* [Work instruction]:
Your task is to write out the full listing once more, exactly.

* [Data shown]:
§

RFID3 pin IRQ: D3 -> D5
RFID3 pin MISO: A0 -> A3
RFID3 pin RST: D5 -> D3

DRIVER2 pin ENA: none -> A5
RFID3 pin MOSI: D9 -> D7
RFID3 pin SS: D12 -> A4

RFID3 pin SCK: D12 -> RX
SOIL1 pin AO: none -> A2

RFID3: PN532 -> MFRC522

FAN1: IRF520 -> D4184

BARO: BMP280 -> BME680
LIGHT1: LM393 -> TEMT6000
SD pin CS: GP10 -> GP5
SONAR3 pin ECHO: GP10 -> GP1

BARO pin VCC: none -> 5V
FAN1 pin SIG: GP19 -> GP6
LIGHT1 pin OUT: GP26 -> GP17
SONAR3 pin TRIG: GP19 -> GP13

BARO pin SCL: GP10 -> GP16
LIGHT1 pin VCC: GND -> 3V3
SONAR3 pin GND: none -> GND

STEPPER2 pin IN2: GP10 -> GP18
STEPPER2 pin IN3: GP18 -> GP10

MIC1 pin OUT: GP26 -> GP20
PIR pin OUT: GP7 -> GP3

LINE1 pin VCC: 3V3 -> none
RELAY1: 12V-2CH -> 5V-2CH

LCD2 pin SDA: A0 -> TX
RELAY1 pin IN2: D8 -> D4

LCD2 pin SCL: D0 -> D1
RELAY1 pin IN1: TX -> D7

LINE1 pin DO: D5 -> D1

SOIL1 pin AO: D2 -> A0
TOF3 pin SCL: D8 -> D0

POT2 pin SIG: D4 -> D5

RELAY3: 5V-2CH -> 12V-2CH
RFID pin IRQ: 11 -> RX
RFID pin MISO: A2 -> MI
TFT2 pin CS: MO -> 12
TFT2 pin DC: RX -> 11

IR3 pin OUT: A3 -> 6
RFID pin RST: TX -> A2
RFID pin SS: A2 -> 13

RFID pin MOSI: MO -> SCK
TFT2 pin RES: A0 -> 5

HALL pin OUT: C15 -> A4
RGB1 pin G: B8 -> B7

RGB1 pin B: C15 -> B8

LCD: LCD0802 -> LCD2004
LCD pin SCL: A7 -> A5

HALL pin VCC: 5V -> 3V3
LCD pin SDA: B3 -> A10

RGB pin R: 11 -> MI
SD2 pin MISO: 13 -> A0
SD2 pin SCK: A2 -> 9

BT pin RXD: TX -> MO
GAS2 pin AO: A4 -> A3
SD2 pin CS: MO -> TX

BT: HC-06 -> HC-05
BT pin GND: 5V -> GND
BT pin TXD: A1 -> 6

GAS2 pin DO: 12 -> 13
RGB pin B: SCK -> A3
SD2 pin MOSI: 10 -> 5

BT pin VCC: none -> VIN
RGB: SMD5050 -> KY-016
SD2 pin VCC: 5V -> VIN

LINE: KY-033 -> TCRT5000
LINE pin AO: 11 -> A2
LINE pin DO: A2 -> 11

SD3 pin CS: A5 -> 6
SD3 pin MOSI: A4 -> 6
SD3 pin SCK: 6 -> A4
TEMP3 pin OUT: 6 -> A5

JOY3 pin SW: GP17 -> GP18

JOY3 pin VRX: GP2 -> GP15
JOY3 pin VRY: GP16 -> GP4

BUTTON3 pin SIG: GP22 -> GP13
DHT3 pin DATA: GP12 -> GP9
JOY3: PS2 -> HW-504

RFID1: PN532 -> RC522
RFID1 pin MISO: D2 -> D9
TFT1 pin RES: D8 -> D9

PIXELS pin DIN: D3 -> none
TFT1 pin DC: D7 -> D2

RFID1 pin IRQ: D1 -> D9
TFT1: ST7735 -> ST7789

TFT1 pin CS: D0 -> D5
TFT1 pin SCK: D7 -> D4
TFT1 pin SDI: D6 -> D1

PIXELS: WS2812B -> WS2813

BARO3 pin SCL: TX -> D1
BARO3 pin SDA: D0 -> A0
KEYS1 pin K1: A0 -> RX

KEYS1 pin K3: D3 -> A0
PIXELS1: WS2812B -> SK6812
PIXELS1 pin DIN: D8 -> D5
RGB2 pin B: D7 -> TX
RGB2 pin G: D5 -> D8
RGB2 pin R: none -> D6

§

* [Result for this exercise]:
RFID3 pin IRQ: D3 -> D5
RFID3 pin MISO: A0 -> A3
RFID3 pin RST: D5 -> D3

DRIVER2 pin ENA: none -> A5
RFID3 pin MOSI: D9 -> D7
RFID3 pin SS: D12 -> A4

RFID3 pin SCK: D12 -> RX
SOIL1 pin AO: none -> A2

RFID3: PN532 -> MFRC522

FAN1: IRF520 -> D4184

BARO: BMP280 -> BME680
LIGHT1: LM393 -> TEMT6000
SD pin CS: GP10 -> GP5
SONAR3 pin ECHO: GP10 -> GP1

BARO pin VCC: none -> 5V
FAN1 pin SIG: GP19 -> GP6
LIGHT1 pin OUT: GP26 -> GP17
SONAR3 pin TRIG: GP19 -> GP13

BARO pin SCL: GP10 -> GP16
LIGHT1 pin VCC: GND -> 3V3
SONAR3 pin GND: none -> GND

STEPPER2 pin IN2: GP10 -> GP18
STEPPER2 pin IN3: GP18 -> GP10

MIC1 pin OUT: GP26 -> GP20
PIR pin OUT: GP7 -> GP3

LINE1 pin VCC: 3V3 -> none
RELAY1: 12V-2CH -> 5V-2CH

LCD2 pin SDA: A0 -> TX
RELAY1 pin IN2: D8 -> D4

LCD2 pin SCL: D0 -> D1
RELAY1 pin IN1: TX -> D7

LINE1 pin DO: D5 -> D1

SOIL1 pin AO: D2 -> A0
TOF3 pin SCL: D8 -> D0

POT2 pin SIG: D4 -> D5

RELAY3: 5V-2CH -> 12V-2CH
RFID pin IRQ: 11 -> RX
RFID pin MISO: A2 -> MI
TFT2 pin CS: MO -> 12
TFT2 pin DC: RX -> 11

IR3 pin OUT: A3 -> 6
RFID pin RST: TX -> A2
RFID pin SS: A2 -> 13

RFID pin MOSI: MO -> SCK
TFT2 pin RES: A0 -> 5

HALL pin OUT: C15 -> A4
RGB1 pin G: B8 -> B7

RGB1 pin B: C15 -> B8

LCD: LCD0802 -> LCD2004
LCD pin SCL: A7 -> A5

HALL pin VCC: 5V -> 3V3
LCD pin SDA: B3 -> A10

RGB pin R: 11 -> MI
SD2 pin MISO: 13 -> A0
SD2 pin SCK: A2 -> 9

BT pin RXD: TX -> MO
GAS2 pin AO: A4 -> A3
SD2 pin CS: MO -> TX

BT: HC-06 -> HC-05
BT pin GND: 5V -> GND
BT pin TXD: A1 -> 6

GAS2 pin DO: 12 -> 13
RGB pin B: SCK -> A3
SD2 pin MOSI: 10 -> 5

BT pin VCC: none -> VIN
RGB: SMD5050 -> KY-016
SD2 pin VCC: 5V -> VIN

LINE: KY-033 -> TCRT5000
LINE pin AO: 11 -> A2
LINE pin DO: A2 -> 11

SD3 pin CS: A5 -> 6
SD3 pin MOSI: A4 -> 6
SD3 pin SCK: 6 -> A4
TEMP3 pin OUT: 6 -> A5

JOY3 pin SW: GP17 -> GP18

JOY3 pin VRX: GP2 -> GP15
JOY3 pin VRY: GP16 -> GP4

BUTTON3 pin SIG: GP22 -> GP13
DHT3 pin DATA: GP12 -> GP9
JOY3: PS2 -> HW-504

RFID1: PN532 -> RC522
RFID1 pin MISO: D2 -> D9
TFT1 pin RES: D8 -> D9

PIXELS pin DIN: D3 -> none
TFT1 pin DC: D7 -> D2

RFID1 pin IRQ: D1 -> D9
TFT1: ST7735 -> ST7789

TFT1 pin CS: D0 -> D5
TFT1 pin SCK: D7 -> D4
TFT1 pin SDI: D6 -> D1

PIXELS: WS2812B -> WS2813

BARO3 pin SCL: TX -> D1
BARO3 pin SDA: D0 -> A0
KEYS1 pin K1: A0 -> RX

KEYS1 pin K3: D3 -> A0
PIXELS1: WS2812B -> SK6812
PIXELS1 pin DIN: D8 -> D5
RGB2 pin B: D7 -> TX
RGB2 pin G: D5 -> D8
RGB2 pin R: none -> D6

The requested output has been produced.